(AIM OF THE EXERCISE): Produce an exact copy of all the data below, dropping every image.

(DATA):
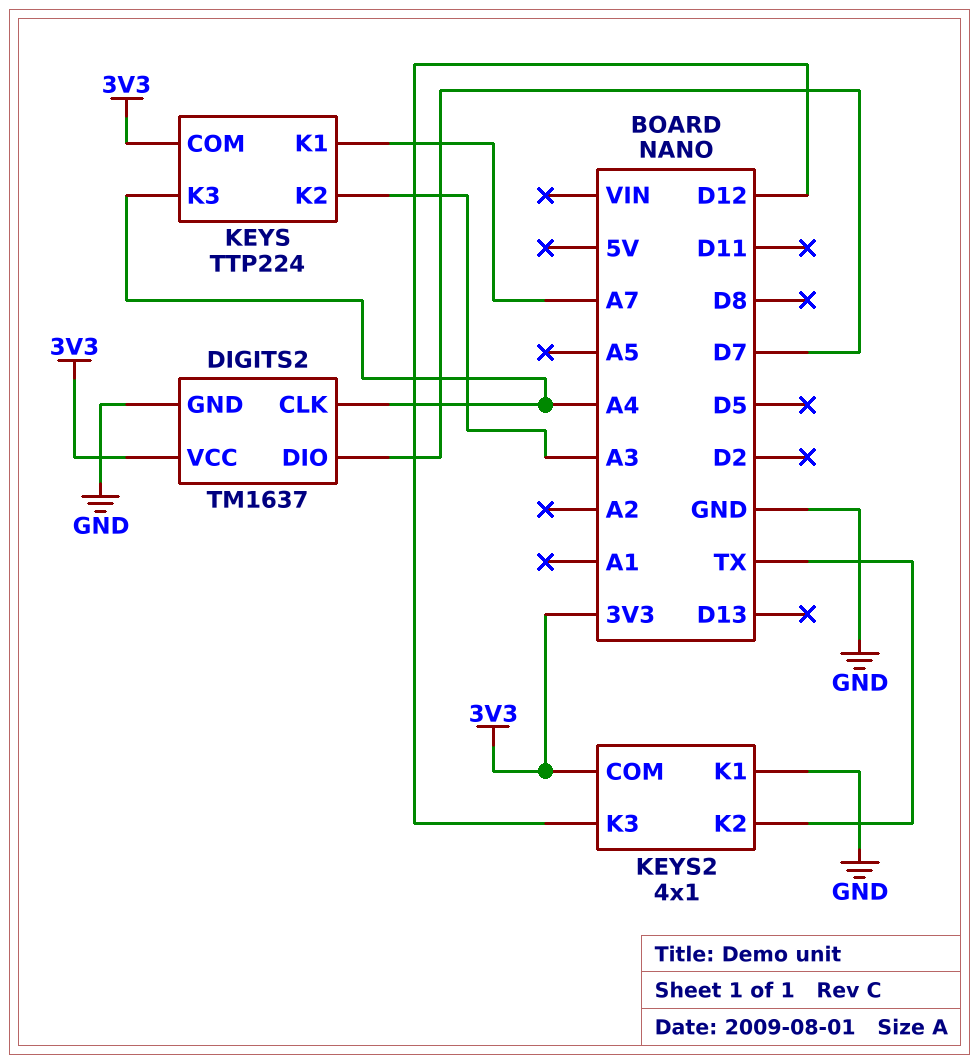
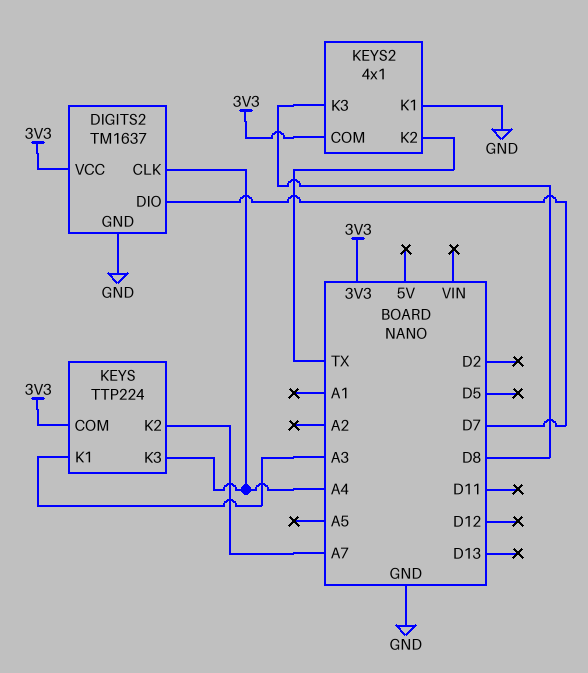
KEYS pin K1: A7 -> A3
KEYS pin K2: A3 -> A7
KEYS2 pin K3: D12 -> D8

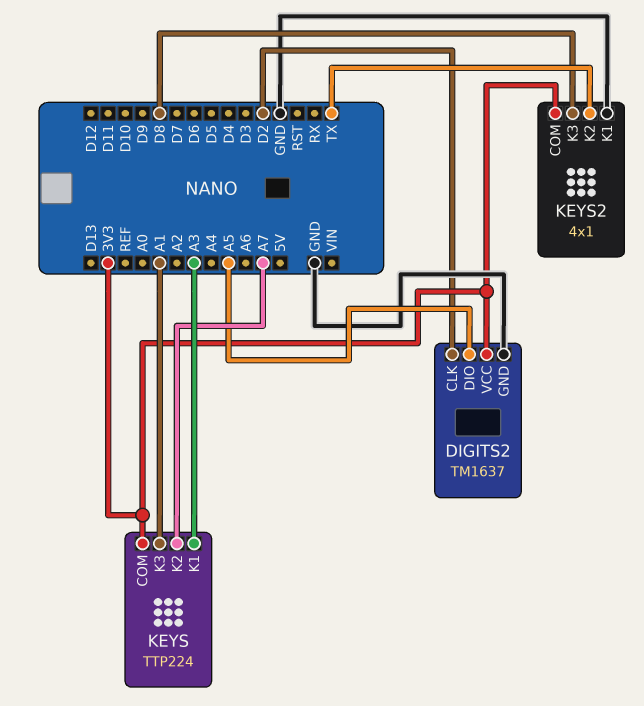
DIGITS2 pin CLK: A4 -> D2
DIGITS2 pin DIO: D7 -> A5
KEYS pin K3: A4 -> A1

(SOLVED PROBLEM):
KEYS pin K1: A7 -> A3
KEYS pin K2: A3 -> A7
KEYS2 pin K3: D12 -> D8

DIGITS2 pin CLK: A4 -> D2
DIGITS2 pin DIO: D7 -> A5
KEYS pin K3: A4 -> A1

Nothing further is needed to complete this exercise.